→ **Problem statement**: The full set of entries has to be output exactly.

→ **Coordinate-based change listings**:
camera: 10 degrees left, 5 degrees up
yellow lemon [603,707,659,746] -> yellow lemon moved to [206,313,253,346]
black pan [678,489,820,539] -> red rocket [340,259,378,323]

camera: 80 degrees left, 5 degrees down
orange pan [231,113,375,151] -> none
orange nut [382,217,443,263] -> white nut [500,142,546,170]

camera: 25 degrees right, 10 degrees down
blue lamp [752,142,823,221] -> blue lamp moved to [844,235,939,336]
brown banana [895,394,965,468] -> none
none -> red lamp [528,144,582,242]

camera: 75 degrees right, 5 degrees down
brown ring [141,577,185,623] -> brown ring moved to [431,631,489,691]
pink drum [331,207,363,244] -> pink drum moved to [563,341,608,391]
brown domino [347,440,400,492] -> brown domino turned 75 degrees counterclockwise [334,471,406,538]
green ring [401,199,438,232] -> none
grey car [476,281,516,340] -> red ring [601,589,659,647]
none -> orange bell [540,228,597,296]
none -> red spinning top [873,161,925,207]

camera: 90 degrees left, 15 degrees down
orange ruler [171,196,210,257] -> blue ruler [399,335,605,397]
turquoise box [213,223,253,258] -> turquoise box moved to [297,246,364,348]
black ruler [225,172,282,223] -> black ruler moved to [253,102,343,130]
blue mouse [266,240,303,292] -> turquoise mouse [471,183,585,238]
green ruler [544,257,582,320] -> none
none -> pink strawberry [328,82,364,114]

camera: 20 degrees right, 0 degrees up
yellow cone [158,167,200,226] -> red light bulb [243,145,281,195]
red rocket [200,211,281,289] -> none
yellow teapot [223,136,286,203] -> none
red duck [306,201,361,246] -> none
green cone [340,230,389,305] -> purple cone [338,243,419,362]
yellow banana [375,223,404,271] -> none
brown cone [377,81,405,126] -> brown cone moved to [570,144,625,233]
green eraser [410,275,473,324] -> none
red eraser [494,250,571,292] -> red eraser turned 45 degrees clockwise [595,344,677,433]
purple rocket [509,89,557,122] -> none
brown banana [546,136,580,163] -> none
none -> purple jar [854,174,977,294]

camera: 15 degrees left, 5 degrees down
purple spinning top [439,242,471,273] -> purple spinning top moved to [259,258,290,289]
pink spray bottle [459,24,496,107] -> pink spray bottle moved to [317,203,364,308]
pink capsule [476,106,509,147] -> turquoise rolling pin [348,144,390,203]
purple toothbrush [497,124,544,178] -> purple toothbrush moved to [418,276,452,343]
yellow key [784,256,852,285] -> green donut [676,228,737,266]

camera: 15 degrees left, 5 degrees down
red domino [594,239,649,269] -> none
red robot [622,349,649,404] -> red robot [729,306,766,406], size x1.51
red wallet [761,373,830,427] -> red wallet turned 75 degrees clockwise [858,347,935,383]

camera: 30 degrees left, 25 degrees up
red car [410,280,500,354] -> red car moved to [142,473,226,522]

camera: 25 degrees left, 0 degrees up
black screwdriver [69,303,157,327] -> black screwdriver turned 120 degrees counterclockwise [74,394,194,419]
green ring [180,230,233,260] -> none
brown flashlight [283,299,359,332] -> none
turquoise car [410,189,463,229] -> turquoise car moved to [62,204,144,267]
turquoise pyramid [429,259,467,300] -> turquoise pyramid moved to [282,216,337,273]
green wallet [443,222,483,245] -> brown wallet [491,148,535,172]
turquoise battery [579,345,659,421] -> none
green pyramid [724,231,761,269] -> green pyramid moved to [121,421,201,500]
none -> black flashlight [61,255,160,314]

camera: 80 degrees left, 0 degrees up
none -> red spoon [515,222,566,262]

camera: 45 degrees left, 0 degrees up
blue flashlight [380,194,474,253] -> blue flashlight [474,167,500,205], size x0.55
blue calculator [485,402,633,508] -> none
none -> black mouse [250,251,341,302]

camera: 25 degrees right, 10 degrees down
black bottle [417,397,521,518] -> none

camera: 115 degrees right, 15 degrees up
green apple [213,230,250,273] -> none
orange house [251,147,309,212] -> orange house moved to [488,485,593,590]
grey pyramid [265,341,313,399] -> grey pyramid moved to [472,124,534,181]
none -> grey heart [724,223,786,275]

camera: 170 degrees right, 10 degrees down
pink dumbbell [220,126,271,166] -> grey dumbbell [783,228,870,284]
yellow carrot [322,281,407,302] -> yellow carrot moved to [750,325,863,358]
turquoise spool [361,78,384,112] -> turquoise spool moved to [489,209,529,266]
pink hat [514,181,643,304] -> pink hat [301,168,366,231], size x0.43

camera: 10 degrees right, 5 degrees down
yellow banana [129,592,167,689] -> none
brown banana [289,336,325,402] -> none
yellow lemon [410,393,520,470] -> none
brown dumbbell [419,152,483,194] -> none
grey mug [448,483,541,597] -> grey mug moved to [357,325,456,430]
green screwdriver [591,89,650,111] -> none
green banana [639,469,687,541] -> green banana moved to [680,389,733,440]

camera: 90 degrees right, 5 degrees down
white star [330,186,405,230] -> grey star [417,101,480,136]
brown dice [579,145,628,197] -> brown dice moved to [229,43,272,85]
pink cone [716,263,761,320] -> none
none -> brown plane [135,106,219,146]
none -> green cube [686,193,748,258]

→ **Response to this exercise**:
camera: 10 degrees left, 5 degrees up
yellow lemon [603,707,659,746] -> yellow lemon moved to [206,313,253,346]
black pan [678,489,820,539] -> red rocket [340,259,378,323]

camera: 80 degrees left, 5 degrees down
orange pan [231,113,375,151] -> none
orange nut [382,217,443,263] -> white nut [500,142,546,170]

camera: 25 degrees right, 10 degrees down
blue lamp [752,142,823,221] -> blue lamp moved to [844,235,939,336]
brown banana [895,394,965,468] -> none
none -> red lamp [528,144,582,242]

camera: 75 degrees right, 5 degrees down
brown ring [141,577,185,623] -> brown ring moved to [431,631,489,691]
pink drum [331,207,363,244] -> pink drum moved to [563,341,608,391]
brown domino [347,440,400,492] -> brown domino turned 75 degrees counterclockwise [334,471,406,538]
green ring [401,199,438,232] -> none
grey car [476,281,516,340] -> red ring [601,589,659,647]
none -> orange bell [540,228,597,296]
none -> red spinning top [873,161,925,207]

camera: 90 degrees left, 15 degrees down
orange ruler [171,196,210,257] -> blue ruler [399,335,605,397]
turquoise box [213,223,253,258] -> turquoise box moved to [297,246,364,348]
black ruler [225,172,282,223] -> black ruler moved to [253,102,343,130]
blue mouse [266,240,303,292] -> turquoise mouse [471,183,585,238]
green ruler [544,257,582,320] -> none
none -> pink strawberry [328,82,364,114]

camera: 20 degrees right, 0 degrees up
yellow cone [158,167,200,226] -> red light bulb [243,145,281,195]
red rocket [200,211,281,289] -> none
yellow teapot [223,136,286,203] -> none
red duck [306,201,361,246] -> none
green cone [340,230,389,305] -> purple cone [338,243,419,362]
yellow banana [375,223,404,271] -> none
brown cone [377,81,405,126] -> brown cone moved to [570,144,625,233]
green eraser [410,275,473,324] -> none
red eraser [494,250,571,292] -> red eraser turned 45 degrees clockwise [595,344,677,433]
purple rocket [509,89,557,122] -> none
brown banana [546,136,580,163] -> none
none -> purple jar [854,174,977,294]

camera: 15 degrees left, 5 degrees down
purple spinning top [439,242,471,273] -> purple spinning top moved to [259,258,290,289]
pink spray bottle [459,24,496,107] -> pink spray bottle moved to [317,203,364,308]
pink capsule [476,106,509,147] -> turquoise rolling pin [348,144,390,203]
purple toothbrush [497,124,544,178] -> purple toothbrush moved to [418,276,452,343]
yellow key [784,256,852,285] -> green donut [676,228,737,266]

camera: 15 degrees left, 5 degrees down
red domino [594,239,649,269] -> none
red robot [622,349,649,404] -> red robot [729,306,766,406], size x1.51
red wallet [761,373,830,427] -> red wallet turned 75 degrees clockwise [858,347,935,383]

camera: 30 degrees left, 25 degrees up
red car [410,280,500,354] -> red car moved to [142,473,226,522]

camera: 25 degrees left, 0 degrees up
black screwdriver [69,303,157,327] -> black screwdriver turned 120 degrees counterclockwise [74,394,194,419]
green ring [180,230,233,260] -> none
brown flashlight [283,299,359,332] -> none
turquoise car [410,189,463,229] -> turquoise car moved to [62,204,144,267]
turquoise pyramid [429,259,467,300] -> turquoise pyramid moved to [282,216,337,273]
green wallet [443,222,483,245] -> brown wallet [491,148,535,172]
turquoise battery [579,345,659,421] -> none
green pyramid [724,231,761,269] -> green pyramid moved to [121,421,201,500]
none -> black flashlight [61,255,160,314]

camera: 80 degrees left, 0 degrees up
none -> red spoon [515,222,566,262]

camera: 45 degrees left, 0 degrees up
blue flashlight [380,194,474,253] -> blue flashlight [474,167,500,205], size x0.55
blue calculator [485,402,633,508] -> none
none -> black mouse [250,251,341,302]

camera: 25 degrees right, 10 degrees down
black bottle [417,397,521,518] -> none

camera: 115 degrees right, 15 degrees up
green apple [213,230,250,273] -> none
orange house [251,147,309,212] -> orange house moved to [488,485,593,590]
grey pyramid [265,341,313,399] -> grey pyramid moved to [472,124,534,181]
none -> grey heart [724,223,786,275]

camera: 170 degrees right, 10 degrees down
pink dumbbell [220,126,271,166] -> grey dumbbell [783,228,870,284]
yellow carrot [322,281,407,302] -> yellow carrot moved to [750,325,863,358]
turquoise spool [361,78,384,112] -> turquoise spool moved to [489,209,529,266]
pink hat [514,181,643,304] -> pink hat [301,168,366,231], size x0.43

camera: 10 degrees right, 5 degrees down
yellow banana [129,592,167,689] -> none
brown banana [289,336,325,402] -> none
yellow lemon [410,393,520,470] -> none
brown dumbbell [419,152,483,194] -> none
grey mug [448,483,541,597] -> grey mug moved to [357,325,456,430]
green screwdriver [591,89,650,111] -> none
green banana [639,469,687,541] -> green banana moved to [680,389,733,440]

camera: 90 degrees right, 5 degrees down
white star [330,186,405,230] -> grey star [417,101,480,136]
brown dice [579,145,628,197] -> brown dice moved to [229,43,272,85]
pink cone [716,263,761,320] -> none
none -> brown plane [135,106,219,146]
none -> green cube [686,193,748,258]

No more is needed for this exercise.